→ **DIRECTIONS FOR THIS TASK**: Keep only the lines that hold the string "turquoise", filtering out the rest of the entries below.

Segment Start: PROVIDED MATERIAL

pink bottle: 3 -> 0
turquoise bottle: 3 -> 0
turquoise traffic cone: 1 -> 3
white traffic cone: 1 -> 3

Segment End: PROVIDED MATERIAL
Segment Start: PROVIDED MATERIAL

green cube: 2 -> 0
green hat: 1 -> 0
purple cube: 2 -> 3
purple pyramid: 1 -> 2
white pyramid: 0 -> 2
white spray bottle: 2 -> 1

Segment End: PROVIDED MATERIAL
Segment Start: PROVIDED MATERIAL

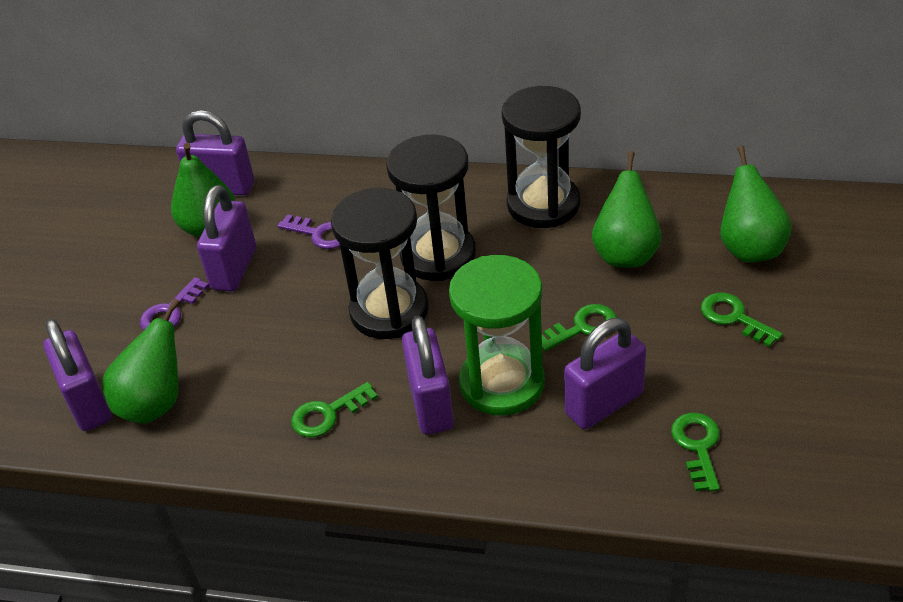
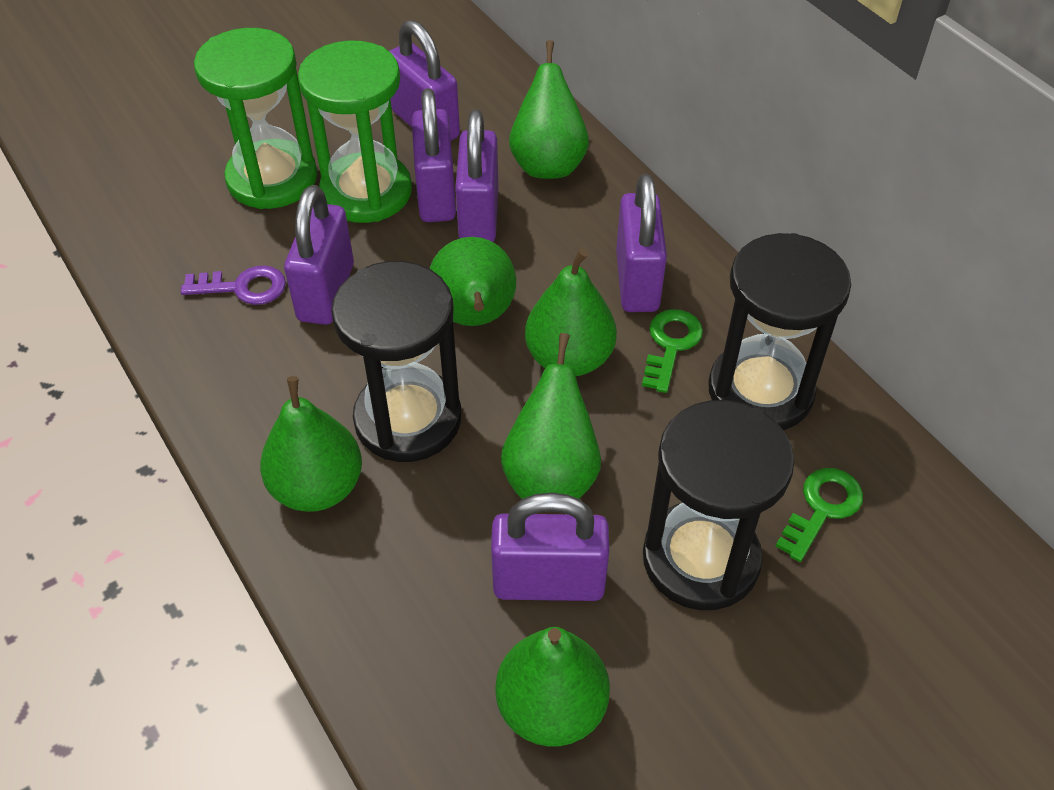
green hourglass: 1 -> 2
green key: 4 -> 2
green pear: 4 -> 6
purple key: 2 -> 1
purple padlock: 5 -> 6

Segment End: PROVIDED MATERIAL

→ **ANSWER BELOW**:
turquoise bottle: 3 -> 0
turquoise traffic cone: 1 -> 3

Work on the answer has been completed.